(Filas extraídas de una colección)
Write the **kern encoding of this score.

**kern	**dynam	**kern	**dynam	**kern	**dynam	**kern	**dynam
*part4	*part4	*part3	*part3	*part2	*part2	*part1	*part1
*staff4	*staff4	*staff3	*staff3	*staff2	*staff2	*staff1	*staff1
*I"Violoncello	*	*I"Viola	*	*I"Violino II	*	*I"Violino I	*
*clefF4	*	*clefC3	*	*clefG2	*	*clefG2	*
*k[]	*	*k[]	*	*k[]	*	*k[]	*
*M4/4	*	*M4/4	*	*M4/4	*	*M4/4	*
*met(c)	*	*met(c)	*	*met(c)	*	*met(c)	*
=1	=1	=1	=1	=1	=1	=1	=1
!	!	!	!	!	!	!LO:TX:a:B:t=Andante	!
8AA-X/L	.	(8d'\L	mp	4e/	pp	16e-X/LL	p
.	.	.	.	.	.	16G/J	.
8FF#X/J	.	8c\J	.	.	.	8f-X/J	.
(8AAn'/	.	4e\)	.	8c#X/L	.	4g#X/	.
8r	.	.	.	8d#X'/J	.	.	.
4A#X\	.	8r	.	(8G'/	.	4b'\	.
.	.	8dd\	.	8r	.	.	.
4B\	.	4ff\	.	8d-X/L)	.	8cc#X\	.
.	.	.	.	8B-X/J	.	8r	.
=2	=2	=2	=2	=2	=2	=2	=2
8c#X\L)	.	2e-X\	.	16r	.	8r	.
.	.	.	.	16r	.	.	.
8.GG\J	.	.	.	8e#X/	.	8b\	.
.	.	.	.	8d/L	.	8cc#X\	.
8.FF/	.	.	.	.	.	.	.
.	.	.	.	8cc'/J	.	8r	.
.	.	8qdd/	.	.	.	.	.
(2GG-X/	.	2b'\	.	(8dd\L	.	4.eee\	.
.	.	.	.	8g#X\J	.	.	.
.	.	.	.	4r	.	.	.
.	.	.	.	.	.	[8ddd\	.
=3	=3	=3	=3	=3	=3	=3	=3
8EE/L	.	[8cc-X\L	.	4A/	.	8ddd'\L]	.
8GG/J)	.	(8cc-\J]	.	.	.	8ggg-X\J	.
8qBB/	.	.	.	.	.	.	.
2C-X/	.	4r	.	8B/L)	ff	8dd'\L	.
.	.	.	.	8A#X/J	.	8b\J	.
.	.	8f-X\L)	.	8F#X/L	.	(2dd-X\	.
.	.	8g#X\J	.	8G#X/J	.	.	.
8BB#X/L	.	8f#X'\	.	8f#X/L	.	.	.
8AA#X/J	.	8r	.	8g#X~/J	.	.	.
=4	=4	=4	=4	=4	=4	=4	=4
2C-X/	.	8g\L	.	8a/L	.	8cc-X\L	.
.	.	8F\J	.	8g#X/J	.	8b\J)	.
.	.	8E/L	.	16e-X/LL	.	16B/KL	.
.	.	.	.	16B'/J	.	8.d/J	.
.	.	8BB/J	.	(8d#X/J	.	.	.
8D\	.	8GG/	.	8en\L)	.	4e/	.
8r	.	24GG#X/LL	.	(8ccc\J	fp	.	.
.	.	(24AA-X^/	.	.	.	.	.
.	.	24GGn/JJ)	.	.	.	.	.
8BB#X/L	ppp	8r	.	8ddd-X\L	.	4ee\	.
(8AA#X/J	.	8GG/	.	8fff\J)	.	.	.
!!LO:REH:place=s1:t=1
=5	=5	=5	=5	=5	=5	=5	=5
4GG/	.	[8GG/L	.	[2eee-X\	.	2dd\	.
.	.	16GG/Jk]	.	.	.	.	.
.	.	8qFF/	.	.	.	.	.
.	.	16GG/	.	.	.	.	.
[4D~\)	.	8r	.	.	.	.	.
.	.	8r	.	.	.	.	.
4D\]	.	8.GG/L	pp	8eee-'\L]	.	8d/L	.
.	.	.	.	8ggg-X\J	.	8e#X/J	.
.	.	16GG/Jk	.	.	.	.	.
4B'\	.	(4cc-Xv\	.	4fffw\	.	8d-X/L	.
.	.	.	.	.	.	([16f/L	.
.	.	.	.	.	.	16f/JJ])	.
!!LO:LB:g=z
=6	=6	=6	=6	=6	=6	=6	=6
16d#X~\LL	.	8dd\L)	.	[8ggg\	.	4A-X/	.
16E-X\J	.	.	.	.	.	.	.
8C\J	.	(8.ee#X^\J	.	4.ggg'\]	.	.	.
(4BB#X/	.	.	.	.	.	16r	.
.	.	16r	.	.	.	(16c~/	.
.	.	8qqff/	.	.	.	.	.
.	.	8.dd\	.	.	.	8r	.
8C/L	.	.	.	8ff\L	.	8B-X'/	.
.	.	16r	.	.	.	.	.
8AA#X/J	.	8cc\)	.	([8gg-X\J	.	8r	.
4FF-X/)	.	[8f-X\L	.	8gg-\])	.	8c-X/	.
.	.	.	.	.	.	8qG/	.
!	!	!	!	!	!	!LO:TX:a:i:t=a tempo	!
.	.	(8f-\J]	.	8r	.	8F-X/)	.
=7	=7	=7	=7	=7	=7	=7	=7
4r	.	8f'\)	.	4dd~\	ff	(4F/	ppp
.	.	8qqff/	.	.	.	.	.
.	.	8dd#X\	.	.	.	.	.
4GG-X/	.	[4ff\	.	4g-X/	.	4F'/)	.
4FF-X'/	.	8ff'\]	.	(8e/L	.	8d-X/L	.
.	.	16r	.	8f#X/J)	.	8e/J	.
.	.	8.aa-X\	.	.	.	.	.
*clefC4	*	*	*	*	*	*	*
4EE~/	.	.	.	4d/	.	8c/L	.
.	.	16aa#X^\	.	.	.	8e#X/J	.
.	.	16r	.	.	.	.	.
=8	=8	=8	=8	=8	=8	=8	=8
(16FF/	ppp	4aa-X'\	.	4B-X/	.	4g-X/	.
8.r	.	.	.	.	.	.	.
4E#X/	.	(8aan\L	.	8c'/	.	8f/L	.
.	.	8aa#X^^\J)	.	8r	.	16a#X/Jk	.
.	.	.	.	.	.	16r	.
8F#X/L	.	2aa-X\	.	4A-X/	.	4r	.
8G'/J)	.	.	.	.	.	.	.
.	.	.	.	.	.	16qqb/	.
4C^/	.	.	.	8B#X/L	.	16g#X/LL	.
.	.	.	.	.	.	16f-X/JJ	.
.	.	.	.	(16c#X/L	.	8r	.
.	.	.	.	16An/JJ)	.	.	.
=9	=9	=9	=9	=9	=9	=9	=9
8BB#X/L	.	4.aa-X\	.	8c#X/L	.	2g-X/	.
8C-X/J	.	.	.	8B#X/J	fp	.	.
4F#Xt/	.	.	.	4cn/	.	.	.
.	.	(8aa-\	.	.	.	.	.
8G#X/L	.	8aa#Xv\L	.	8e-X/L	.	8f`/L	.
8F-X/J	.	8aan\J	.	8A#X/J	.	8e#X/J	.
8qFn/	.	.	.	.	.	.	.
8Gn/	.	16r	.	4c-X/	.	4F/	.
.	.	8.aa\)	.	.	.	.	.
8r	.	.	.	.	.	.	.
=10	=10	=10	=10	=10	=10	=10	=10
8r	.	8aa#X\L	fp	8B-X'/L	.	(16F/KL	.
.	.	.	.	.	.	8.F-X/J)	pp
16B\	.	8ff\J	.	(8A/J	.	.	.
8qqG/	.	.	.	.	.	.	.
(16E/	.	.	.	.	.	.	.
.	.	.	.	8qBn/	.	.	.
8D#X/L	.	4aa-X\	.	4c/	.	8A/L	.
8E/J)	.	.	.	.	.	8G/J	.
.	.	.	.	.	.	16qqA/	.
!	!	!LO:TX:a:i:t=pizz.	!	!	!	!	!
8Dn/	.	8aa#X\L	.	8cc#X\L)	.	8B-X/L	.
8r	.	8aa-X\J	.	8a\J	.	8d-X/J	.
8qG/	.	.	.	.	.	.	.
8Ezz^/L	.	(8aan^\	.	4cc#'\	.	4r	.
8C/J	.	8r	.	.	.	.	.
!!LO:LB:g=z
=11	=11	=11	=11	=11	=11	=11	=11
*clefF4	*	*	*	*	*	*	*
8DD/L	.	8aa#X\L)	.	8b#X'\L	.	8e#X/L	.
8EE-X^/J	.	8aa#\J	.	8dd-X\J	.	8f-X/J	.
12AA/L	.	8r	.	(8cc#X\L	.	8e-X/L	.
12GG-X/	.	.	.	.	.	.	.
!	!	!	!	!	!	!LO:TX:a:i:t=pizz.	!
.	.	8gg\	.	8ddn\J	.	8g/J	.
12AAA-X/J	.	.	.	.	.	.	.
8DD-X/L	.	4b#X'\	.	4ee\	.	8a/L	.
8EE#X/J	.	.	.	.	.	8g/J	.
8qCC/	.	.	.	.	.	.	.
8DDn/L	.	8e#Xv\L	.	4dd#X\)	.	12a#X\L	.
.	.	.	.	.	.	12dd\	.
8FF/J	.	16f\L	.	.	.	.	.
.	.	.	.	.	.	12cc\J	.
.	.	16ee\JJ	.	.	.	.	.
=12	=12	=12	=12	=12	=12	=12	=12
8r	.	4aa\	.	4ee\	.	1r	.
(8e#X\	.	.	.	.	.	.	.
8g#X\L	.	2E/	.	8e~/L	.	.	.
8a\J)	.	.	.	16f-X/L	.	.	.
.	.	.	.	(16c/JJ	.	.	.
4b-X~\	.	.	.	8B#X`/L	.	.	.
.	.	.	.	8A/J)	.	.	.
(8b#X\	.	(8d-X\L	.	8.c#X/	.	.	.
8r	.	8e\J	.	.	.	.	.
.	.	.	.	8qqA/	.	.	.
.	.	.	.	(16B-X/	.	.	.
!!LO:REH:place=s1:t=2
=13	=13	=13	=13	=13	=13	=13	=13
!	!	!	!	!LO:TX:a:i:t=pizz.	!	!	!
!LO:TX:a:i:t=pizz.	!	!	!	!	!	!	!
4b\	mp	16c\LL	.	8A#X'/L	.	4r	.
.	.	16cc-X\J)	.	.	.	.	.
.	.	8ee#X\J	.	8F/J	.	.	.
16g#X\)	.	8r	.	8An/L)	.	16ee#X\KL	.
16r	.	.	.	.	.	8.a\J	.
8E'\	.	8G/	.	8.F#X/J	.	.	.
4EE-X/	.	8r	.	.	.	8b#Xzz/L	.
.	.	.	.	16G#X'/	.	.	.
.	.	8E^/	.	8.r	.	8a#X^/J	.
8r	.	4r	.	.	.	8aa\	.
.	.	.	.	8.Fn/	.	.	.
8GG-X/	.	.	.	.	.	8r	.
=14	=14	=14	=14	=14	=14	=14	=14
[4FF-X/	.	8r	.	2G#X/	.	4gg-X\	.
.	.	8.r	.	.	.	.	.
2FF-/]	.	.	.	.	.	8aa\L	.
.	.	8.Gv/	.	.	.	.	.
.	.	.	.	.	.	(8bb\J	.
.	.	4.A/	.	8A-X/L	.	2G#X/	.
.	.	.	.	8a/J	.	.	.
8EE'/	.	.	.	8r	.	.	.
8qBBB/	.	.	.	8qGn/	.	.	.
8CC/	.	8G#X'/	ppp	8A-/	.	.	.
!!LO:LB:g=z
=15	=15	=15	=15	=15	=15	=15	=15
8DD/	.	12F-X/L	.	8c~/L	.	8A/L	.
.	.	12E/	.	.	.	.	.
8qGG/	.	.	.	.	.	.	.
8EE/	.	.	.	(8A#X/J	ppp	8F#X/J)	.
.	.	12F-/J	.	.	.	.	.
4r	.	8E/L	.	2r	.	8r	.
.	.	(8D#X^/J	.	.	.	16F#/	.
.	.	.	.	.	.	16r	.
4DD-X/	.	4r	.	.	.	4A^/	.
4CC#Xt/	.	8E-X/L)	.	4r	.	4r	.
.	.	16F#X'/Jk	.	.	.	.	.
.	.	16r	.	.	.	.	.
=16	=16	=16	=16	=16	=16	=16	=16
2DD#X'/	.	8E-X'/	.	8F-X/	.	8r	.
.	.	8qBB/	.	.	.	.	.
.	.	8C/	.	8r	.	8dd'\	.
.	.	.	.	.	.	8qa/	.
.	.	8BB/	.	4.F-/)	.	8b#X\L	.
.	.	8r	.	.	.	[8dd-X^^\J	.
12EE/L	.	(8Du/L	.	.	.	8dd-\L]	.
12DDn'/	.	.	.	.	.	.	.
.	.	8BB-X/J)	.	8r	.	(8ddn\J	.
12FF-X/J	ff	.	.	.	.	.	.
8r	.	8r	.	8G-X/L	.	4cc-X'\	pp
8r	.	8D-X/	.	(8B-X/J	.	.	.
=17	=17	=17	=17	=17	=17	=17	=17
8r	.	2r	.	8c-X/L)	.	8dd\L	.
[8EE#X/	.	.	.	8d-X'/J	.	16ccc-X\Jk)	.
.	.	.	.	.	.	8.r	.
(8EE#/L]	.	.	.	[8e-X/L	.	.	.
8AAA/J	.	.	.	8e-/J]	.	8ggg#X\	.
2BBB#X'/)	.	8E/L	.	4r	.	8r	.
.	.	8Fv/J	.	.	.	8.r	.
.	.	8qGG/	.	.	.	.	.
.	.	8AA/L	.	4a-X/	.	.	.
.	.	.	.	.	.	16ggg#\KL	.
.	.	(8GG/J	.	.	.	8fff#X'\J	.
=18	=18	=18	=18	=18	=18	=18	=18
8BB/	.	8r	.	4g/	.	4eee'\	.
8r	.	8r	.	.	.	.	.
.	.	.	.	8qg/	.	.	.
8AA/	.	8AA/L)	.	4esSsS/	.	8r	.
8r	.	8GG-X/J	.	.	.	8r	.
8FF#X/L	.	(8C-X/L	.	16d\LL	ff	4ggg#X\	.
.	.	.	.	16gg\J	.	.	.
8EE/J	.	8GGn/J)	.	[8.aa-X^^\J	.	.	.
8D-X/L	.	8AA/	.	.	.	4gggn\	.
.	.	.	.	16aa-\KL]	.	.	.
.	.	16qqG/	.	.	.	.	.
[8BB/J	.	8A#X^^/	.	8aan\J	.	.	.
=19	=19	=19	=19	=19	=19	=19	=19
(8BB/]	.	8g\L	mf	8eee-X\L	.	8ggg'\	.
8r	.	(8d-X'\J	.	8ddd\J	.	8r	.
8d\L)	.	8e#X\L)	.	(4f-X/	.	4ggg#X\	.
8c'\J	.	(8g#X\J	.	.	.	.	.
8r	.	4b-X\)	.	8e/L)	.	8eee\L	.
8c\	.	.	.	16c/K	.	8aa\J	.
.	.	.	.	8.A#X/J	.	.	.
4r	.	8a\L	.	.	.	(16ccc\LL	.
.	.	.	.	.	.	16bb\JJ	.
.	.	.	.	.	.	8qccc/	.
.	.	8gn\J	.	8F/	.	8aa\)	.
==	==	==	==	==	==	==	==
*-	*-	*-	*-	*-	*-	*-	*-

EJERCICIO: Cuenta las líneas de las filas de arriba que contienen la cadena "kern", distinguiendo mayúsculas de minúsculas. Indica solo el número.

SOLUCIÓN DEL EJERCICIO: 2